▸ WORK INSTRUCTION:
Every line below must come back exactly as it stands, with the images omitted.

▸ DATASET ENTRIES:
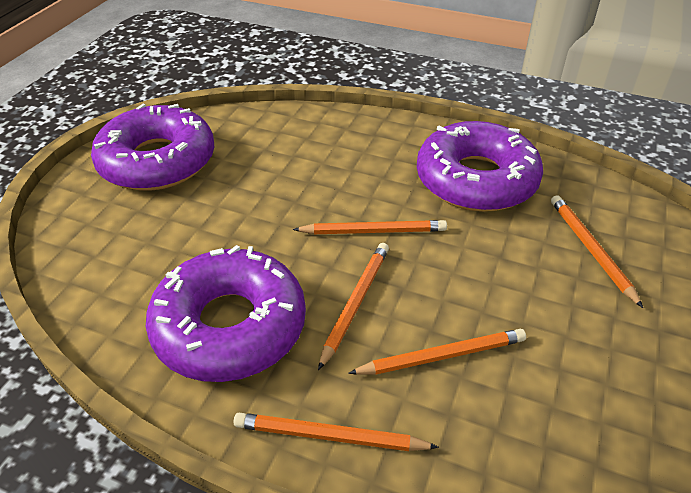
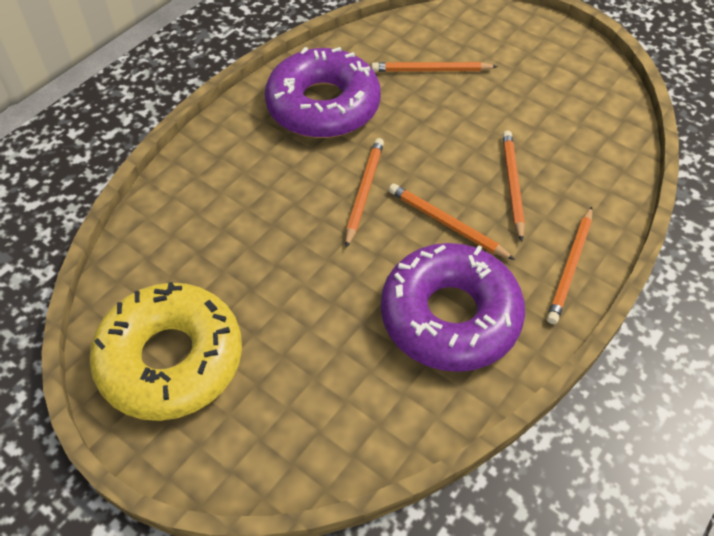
camera: 75 degrees left, 10 degrees up
(157, 161) = (171, 359): purple donut -> yellow donut

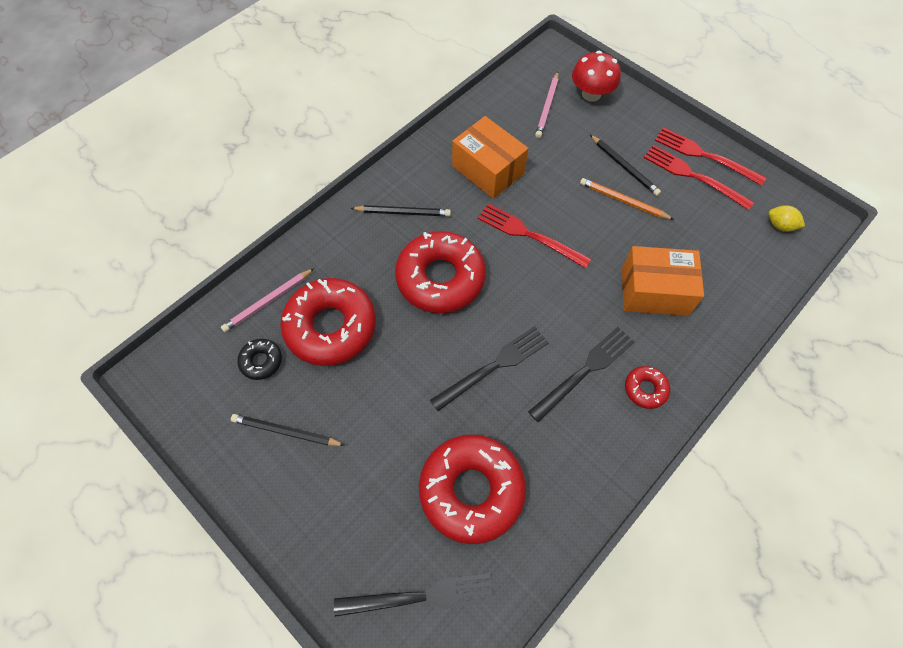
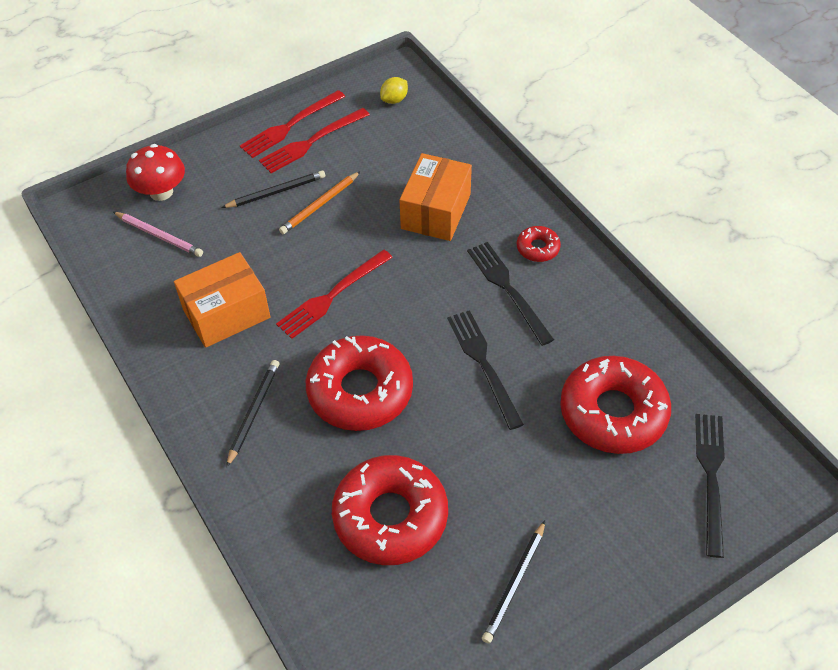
camera: 75 degrees left, 10 degrees down
(261, 361) = (416, 602): black donut -> none
(268, 301) = (332, 585): pink pencil -> none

▸ FINAL ANSWER:
camera: 75 degrees left, 10 degrees up
(157, 161) = (171, 359): purple donut -> yellow donut

camera: 75 degrees left, 10 degrees down
(261, 361) = (416, 602): black donut -> none
(268, 301) = (332, 585): pink pencil -> none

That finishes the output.